### Supplied information ###

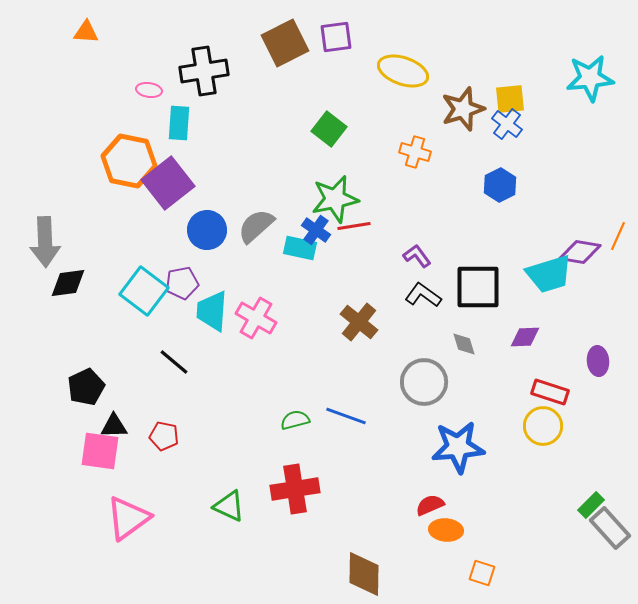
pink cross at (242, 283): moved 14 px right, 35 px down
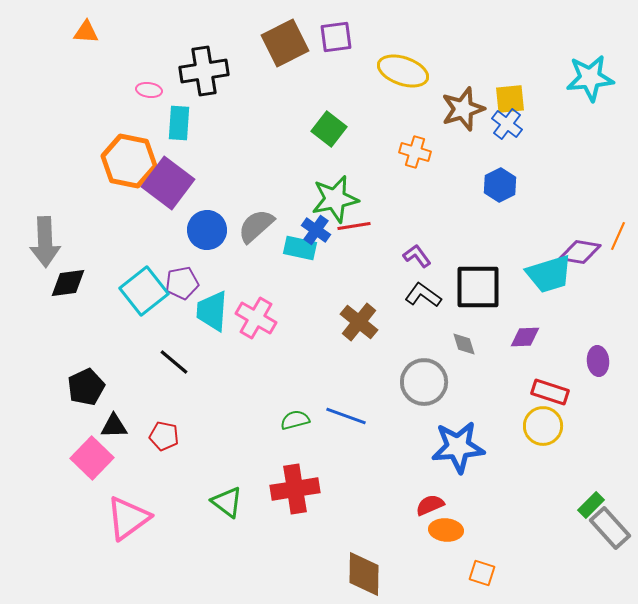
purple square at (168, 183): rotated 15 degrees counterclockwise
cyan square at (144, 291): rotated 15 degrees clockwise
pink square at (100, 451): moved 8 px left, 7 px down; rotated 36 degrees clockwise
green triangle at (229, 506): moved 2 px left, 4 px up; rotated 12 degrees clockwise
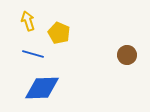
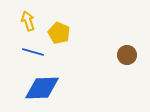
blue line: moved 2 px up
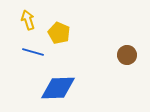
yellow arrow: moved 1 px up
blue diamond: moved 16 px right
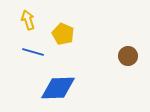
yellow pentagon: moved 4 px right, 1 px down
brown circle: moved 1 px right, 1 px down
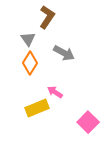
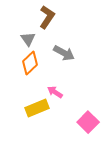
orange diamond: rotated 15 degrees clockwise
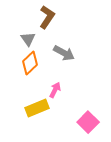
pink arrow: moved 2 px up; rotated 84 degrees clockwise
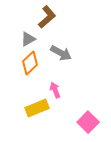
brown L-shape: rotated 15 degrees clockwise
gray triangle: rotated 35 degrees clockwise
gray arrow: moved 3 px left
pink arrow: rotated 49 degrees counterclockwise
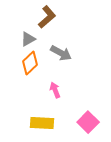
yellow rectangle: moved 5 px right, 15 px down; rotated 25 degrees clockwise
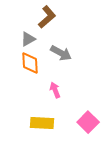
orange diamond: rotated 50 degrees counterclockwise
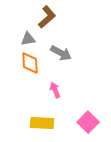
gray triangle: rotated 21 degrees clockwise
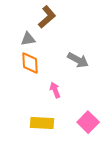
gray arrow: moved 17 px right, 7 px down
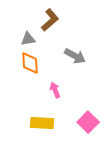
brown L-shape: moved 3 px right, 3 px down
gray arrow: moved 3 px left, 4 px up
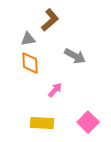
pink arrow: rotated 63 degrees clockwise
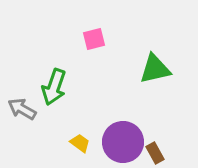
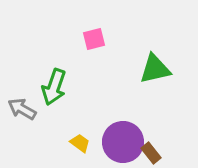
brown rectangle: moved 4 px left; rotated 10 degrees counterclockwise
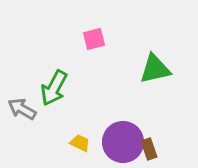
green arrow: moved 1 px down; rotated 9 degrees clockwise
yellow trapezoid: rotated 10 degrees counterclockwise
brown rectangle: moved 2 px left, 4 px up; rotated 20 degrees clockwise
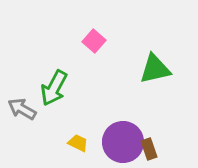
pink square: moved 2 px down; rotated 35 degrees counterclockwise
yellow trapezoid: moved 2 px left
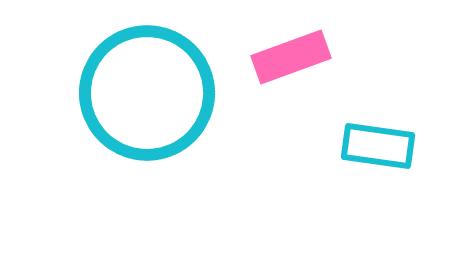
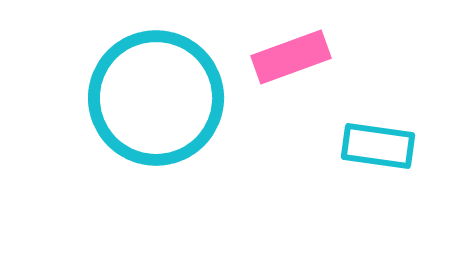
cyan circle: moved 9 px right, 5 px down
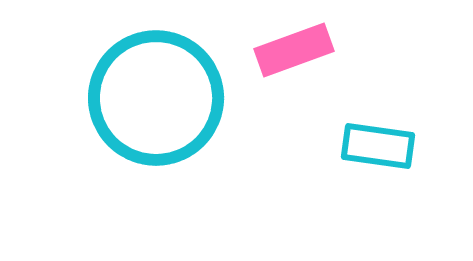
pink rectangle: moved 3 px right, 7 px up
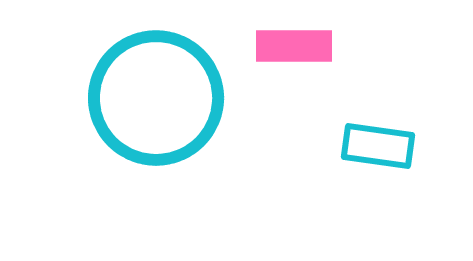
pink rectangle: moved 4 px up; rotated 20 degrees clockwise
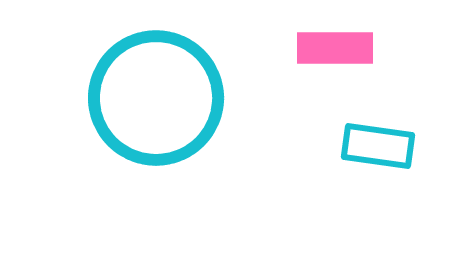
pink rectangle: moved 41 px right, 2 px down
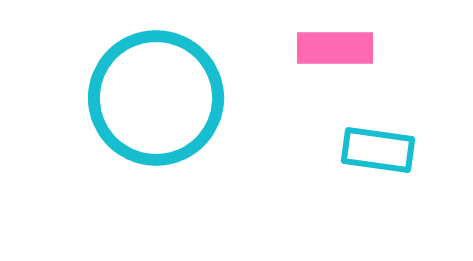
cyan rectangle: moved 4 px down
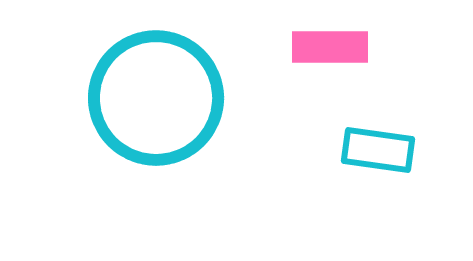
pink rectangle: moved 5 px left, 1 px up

###

- [What the exercise asks]:
Can you return every line of the records above verbatim, across all of them, with the pictures left out of your answer?

- [Written answer]:
pink cross at (242, 283): moved 14 px right, 35 px down
purple square at (168, 183): rotated 15 degrees counterclockwise
cyan square at (144, 291): rotated 15 degrees clockwise
pink square at (100, 451): moved 8 px left, 7 px down; rotated 36 degrees clockwise
green triangle at (229, 506): moved 2 px left, 4 px up; rotated 12 degrees clockwise
blue line: moved 2 px up
yellow arrow: moved 1 px up
blue diamond: moved 16 px right
yellow pentagon: moved 4 px right, 1 px down
brown circle: moved 1 px right, 1 px down
orange diamond: rotated 15 degrees clockwise
pink arrow: moved 2 px up; rotated 84 degrees clockwise
brown L-shape: rotated 15 degrees clockwise
gray triangle: rotated 35 degrees clockwise
gray arrow: moved 3 px left
pink arrow: rotated 49 degrees counterclockwise
yellow rectangle: moved 5 px right, 15 px down; rotated 25 degrees clockwise
orange diamond: rotated 50 degrees counterclockwise
gray triangle: rotated 21 degrees clockwise
gray arrow: moved 17 px right, 7 px down
brown L-shape: moved 3 px right, 3 px down
gray arrow: moved 3 px left, 4 px up
pink arrow: rotated 63 degrees clockwise
brown rectangle: moved 4 px left; rotated 10 degrees counterclockwise
green arrow: moved 1 px down; rotated 9 degrees clockwise
yellow trapezoid: rotated 10 degrees counterclockwise
brown rectangle: moved 2 px left, 4 px up; rotated 20 degrees clockwise
pink square: moved 2 px down; rotated 35 degrees counterclockwise
yellow trapezoid: moved 2 px left
cyan circle: moved 9 px right, 5 px down
pink rectangle: moved 3 px right, 7 px up
pink rectangle: moved 4 px up; rotated 20 degrees clockwise
pink rectangle: moved 41 px right, 2 px down
cyan rectangle: moved 4 px down
pink rectangle: moved 5 px left, 1 px up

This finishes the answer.